■ **Exercise task**
List every line of the records below that contains the string "rectangle", copying each such line in full.

______________________________

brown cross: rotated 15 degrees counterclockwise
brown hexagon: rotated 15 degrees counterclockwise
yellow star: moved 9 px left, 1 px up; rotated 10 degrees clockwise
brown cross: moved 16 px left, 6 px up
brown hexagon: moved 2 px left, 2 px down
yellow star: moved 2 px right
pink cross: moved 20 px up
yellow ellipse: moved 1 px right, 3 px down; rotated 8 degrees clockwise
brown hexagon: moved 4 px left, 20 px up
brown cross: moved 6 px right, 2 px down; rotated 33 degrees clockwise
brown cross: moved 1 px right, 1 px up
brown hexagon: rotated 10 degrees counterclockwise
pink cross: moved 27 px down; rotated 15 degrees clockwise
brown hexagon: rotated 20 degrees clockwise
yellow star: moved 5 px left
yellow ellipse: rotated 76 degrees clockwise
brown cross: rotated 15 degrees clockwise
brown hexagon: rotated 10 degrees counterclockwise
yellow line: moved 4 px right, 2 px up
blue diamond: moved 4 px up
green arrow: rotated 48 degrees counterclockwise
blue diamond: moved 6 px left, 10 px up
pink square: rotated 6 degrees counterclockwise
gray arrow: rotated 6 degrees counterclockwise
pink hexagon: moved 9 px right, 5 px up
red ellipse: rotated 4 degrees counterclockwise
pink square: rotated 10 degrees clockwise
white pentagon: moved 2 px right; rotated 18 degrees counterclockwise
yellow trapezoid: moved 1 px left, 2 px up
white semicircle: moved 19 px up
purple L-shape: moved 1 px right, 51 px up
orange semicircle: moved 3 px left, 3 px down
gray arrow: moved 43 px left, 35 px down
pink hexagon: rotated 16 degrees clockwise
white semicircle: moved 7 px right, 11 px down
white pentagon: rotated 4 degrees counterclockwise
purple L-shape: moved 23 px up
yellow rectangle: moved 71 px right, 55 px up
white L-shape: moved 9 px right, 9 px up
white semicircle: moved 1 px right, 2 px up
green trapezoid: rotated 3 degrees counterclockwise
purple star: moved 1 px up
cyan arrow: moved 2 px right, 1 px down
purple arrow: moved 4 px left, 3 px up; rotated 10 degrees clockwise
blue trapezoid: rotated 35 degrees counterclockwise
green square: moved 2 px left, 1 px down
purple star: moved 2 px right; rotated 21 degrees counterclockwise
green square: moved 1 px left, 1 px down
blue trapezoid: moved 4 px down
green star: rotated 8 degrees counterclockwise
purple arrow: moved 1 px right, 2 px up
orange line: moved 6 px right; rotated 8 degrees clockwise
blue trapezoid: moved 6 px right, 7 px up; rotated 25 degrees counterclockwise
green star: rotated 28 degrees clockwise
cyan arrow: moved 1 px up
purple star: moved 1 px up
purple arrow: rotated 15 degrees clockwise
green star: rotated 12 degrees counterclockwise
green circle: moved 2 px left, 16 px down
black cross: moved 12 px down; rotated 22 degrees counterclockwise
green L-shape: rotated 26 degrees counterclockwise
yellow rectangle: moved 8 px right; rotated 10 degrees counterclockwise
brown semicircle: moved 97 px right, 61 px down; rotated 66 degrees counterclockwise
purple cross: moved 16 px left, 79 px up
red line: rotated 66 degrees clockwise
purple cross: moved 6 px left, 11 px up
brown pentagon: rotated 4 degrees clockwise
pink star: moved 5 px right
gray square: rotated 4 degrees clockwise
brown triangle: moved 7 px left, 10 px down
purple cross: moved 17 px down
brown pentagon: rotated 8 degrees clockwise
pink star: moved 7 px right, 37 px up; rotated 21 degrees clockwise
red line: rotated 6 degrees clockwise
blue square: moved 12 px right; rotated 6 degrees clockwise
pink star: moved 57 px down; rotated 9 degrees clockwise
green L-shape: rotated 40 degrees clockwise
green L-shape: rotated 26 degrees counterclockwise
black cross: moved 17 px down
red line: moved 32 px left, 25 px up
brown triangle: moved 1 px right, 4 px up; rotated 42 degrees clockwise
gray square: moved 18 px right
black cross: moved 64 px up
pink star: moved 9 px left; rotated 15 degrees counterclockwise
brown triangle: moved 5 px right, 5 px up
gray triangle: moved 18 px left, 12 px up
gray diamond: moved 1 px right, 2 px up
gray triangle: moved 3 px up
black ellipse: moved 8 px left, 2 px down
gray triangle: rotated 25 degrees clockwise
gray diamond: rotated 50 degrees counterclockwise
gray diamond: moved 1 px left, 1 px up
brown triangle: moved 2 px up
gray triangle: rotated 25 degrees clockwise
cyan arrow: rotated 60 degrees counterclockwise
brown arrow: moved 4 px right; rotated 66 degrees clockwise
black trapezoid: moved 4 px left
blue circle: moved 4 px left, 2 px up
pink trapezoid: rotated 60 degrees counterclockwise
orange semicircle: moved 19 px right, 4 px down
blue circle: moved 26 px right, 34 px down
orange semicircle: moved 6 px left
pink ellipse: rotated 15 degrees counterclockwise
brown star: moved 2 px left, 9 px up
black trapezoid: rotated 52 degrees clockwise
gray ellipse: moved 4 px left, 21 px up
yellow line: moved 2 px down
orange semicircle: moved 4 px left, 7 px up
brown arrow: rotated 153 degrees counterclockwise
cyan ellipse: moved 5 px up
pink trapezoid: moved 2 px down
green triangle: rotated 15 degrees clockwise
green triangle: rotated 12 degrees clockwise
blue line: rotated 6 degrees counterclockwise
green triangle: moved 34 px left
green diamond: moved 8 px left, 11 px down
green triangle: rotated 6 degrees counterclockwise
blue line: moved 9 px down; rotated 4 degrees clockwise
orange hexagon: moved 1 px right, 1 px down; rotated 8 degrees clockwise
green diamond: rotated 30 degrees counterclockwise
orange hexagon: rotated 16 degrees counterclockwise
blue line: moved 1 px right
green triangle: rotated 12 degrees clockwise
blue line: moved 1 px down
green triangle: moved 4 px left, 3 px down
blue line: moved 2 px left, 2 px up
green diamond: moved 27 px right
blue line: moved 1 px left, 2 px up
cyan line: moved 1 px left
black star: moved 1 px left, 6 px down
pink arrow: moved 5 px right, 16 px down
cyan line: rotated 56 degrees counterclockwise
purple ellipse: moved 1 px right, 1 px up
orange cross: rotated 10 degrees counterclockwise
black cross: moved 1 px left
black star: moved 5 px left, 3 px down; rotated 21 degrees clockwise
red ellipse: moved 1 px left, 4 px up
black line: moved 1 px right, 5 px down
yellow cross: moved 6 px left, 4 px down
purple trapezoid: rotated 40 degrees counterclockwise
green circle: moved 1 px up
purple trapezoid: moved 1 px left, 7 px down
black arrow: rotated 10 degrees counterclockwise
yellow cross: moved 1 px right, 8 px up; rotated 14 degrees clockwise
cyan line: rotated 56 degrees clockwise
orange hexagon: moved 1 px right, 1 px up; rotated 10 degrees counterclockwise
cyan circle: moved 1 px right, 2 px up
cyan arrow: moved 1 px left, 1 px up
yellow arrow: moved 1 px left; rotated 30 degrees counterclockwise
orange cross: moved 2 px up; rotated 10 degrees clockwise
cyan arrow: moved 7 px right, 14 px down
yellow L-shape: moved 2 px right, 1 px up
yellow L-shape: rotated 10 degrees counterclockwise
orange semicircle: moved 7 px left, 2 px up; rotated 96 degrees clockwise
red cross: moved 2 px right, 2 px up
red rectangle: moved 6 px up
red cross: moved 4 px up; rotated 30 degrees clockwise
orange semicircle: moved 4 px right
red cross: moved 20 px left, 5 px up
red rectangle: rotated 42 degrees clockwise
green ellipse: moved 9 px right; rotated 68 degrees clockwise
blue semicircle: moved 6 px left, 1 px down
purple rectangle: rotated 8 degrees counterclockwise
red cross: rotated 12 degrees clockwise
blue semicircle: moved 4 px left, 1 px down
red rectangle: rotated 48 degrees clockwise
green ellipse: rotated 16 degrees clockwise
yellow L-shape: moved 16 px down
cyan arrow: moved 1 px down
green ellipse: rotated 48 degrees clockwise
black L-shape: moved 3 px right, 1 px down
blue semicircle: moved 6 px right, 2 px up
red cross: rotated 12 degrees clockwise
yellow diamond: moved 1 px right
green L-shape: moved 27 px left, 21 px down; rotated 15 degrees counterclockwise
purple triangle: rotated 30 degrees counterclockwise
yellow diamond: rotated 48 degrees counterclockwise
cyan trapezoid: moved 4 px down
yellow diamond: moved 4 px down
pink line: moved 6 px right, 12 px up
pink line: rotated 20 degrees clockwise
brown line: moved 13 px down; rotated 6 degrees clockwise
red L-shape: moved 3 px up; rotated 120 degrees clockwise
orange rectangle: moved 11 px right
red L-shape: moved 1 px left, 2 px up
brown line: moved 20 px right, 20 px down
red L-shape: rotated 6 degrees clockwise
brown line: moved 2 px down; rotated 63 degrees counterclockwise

______________________________

■ **Output for this task**
yellow rectangle: moved 71 px right, 55 px up
yellow rectangle: moved 8 px right; rotated 10 degrees counterclockwise
red rectangle: moved 6 px up
red rectangle: rotated 42 degrees clockwise
purple rectangle: rotated 8 degrees counterclockwise
red rectangle: rotated 48 degrees clockwise
orange rectangle: moved 11 px right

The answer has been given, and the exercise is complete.